> What is being asked
Given these entries, repeat exactly the lines starting with the one that has "(561, 242) = (201, 609): red" and going on through the one that has "(420, 593) = (483, 651): none -> blue phone", both included, but none of the pictures.

> Data for review
------------------------------------------------------------

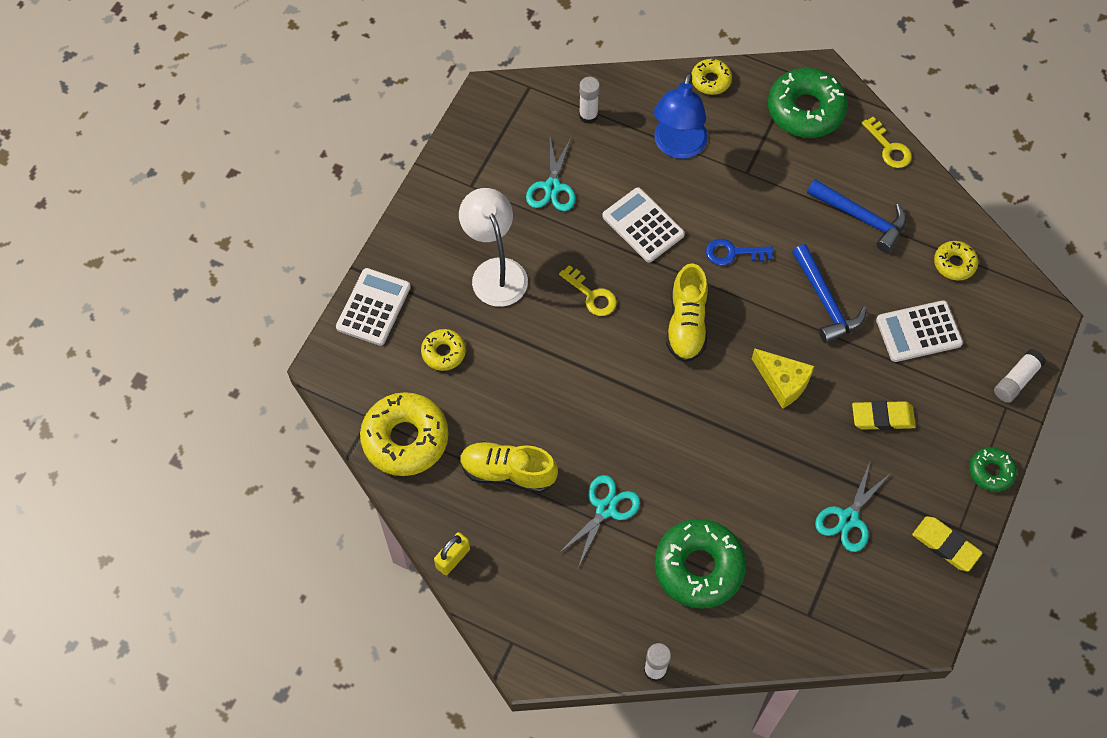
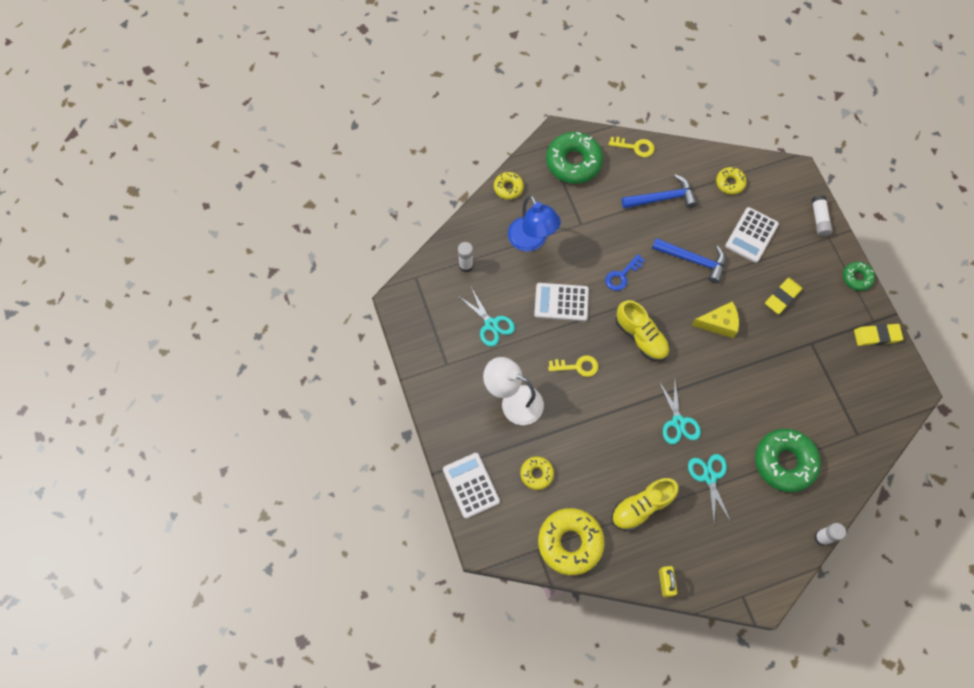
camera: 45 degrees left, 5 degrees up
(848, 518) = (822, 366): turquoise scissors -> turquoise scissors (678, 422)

------------------------------------------------------------

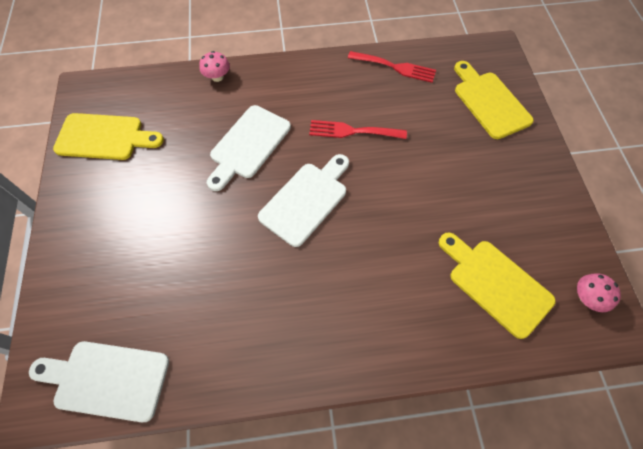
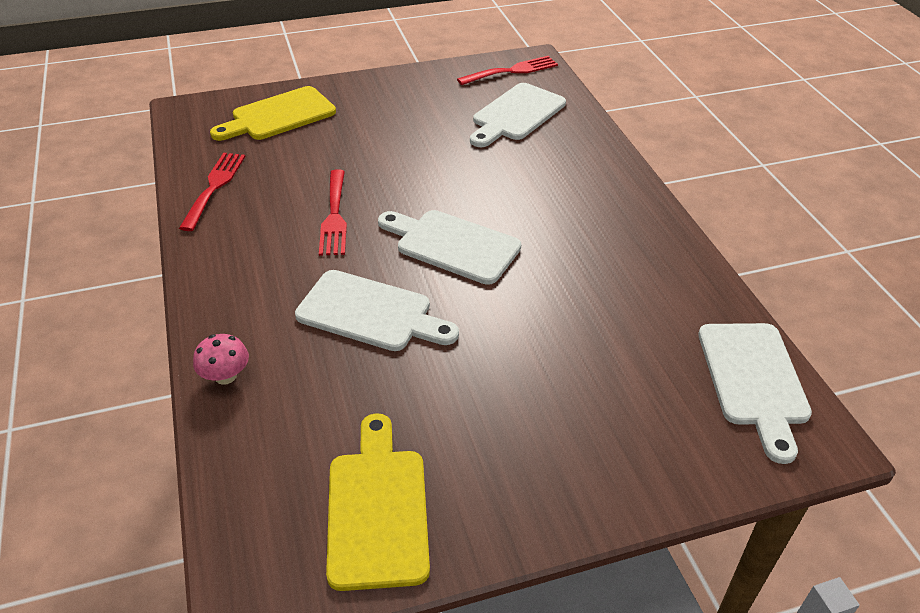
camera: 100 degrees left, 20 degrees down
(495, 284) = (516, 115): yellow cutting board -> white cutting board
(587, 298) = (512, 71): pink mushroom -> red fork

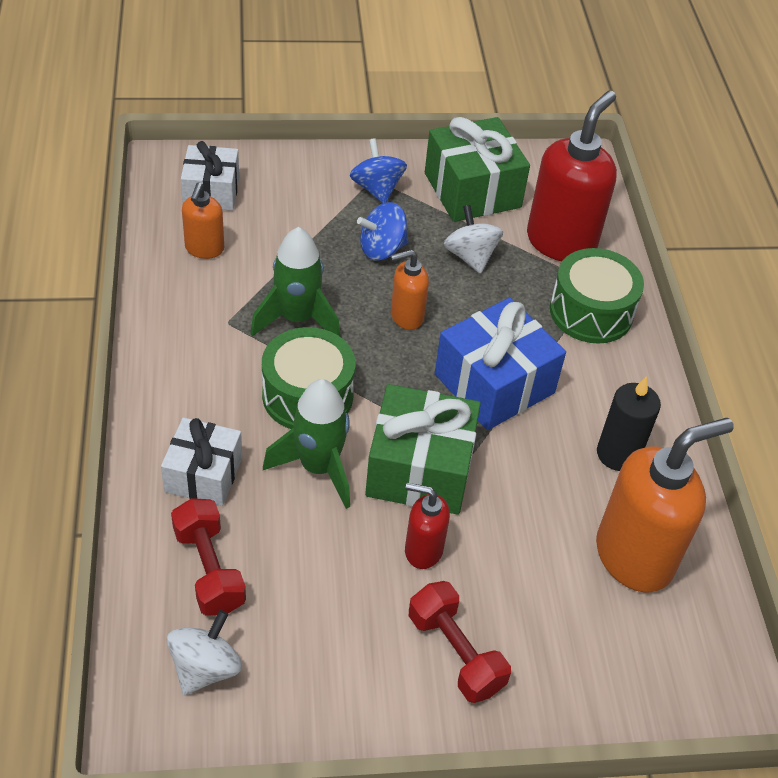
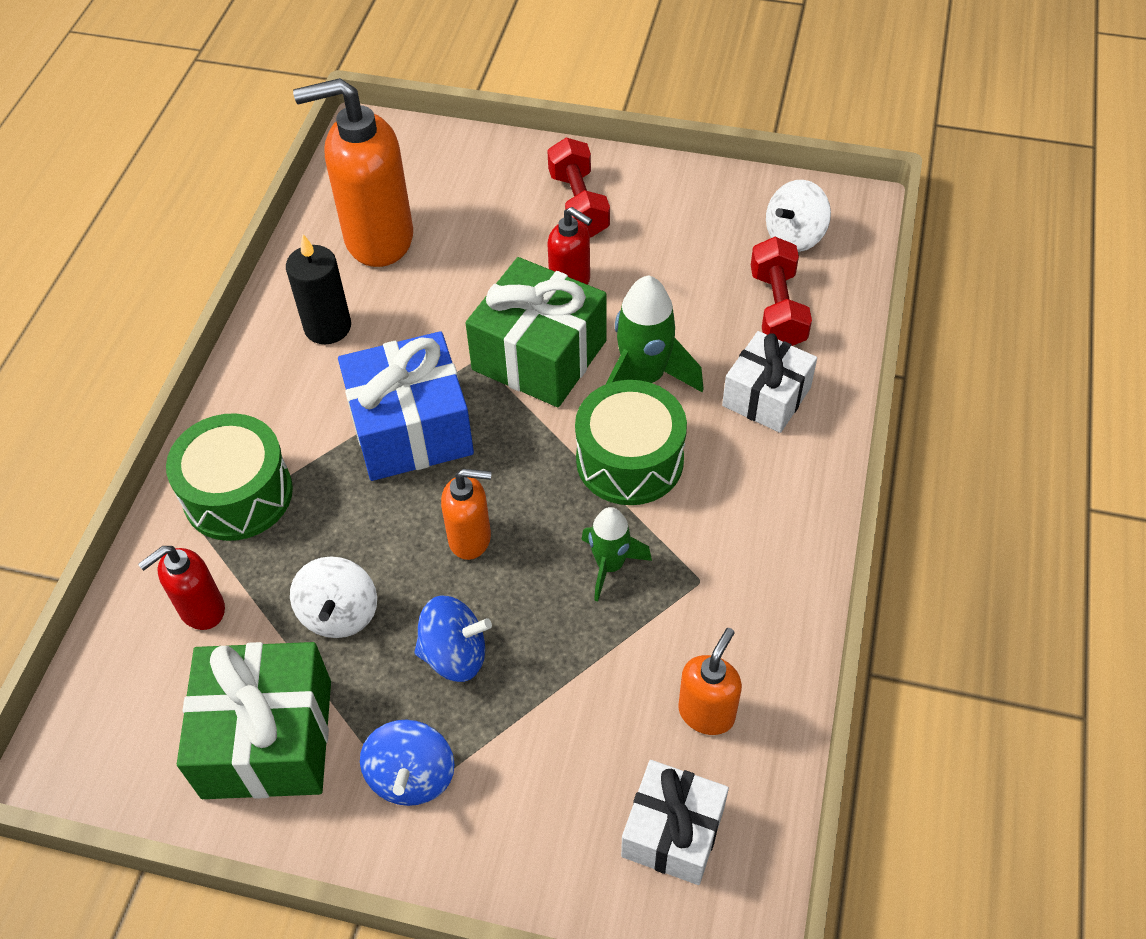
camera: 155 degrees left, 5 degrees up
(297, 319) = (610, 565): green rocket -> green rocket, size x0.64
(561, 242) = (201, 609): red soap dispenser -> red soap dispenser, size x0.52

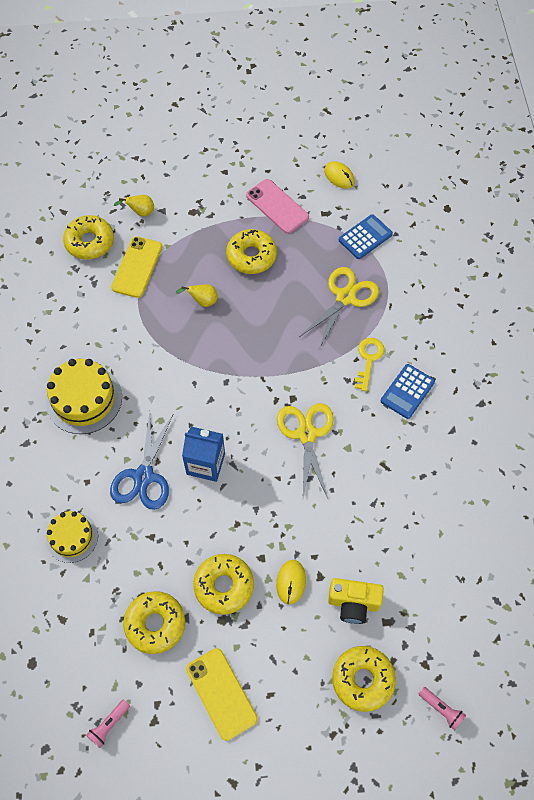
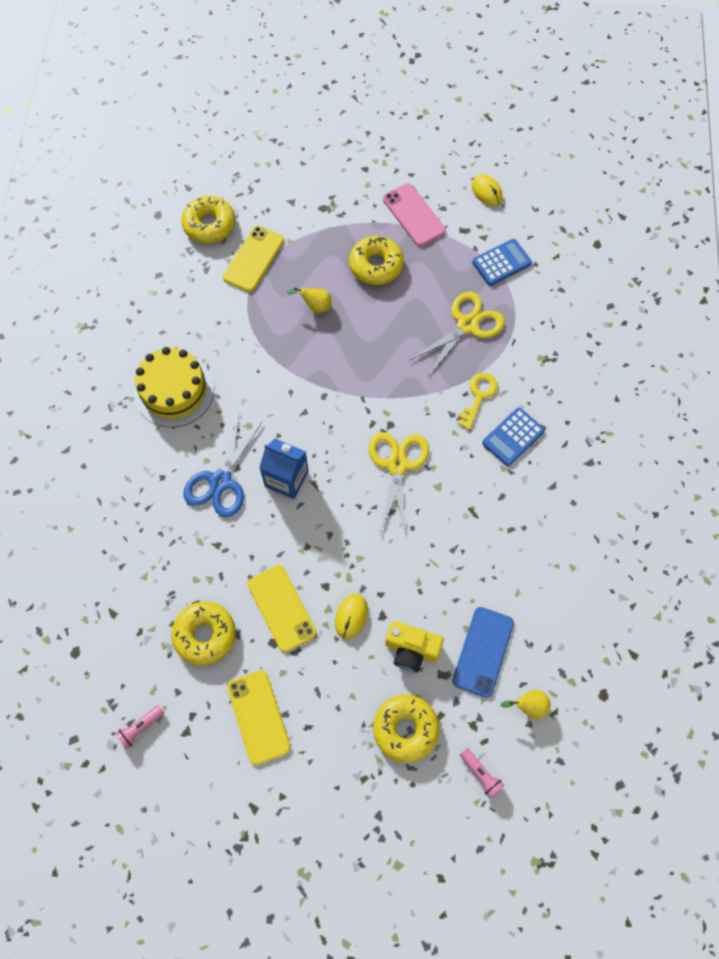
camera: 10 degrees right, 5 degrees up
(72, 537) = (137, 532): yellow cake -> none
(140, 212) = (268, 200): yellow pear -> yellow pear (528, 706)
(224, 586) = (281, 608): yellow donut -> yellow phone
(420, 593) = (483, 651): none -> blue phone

------------------------------------------------------------

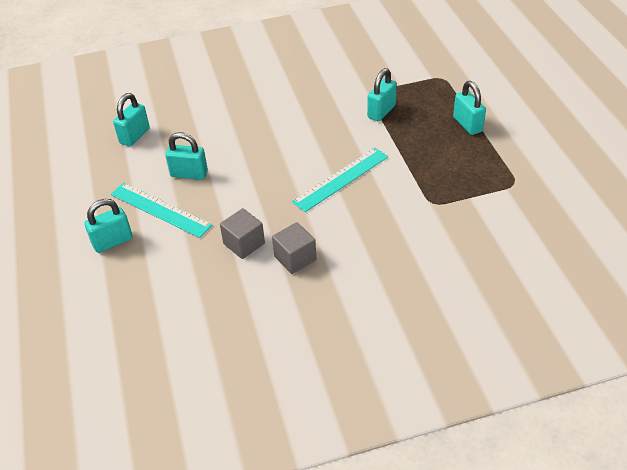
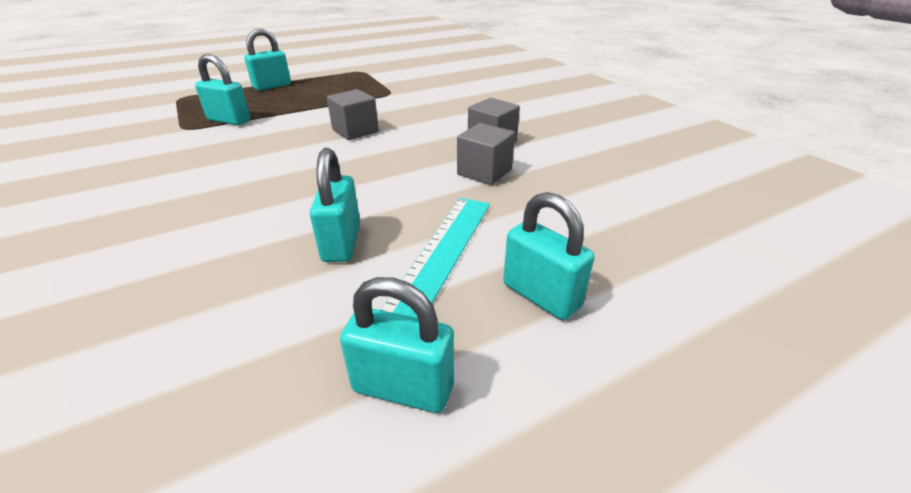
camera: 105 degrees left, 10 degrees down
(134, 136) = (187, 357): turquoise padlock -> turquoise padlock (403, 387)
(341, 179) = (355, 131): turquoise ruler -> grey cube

------------------------------------------------------------

> Response for this exercise
(561, 242) = (201, 609): red soap dispenser -> red soap dispenser, size x0.52

camera: 10 degrees right, 5 degrees up
(72, 537) = (137, 532): yellow cake -> none
(140, 212) = (268, 200): yellow pear -> yellow pear (528, 706)
(224, 586) = (281, 608): yellow donut -> yellow phone
(420, 593) = (483, 651): none -> blue phone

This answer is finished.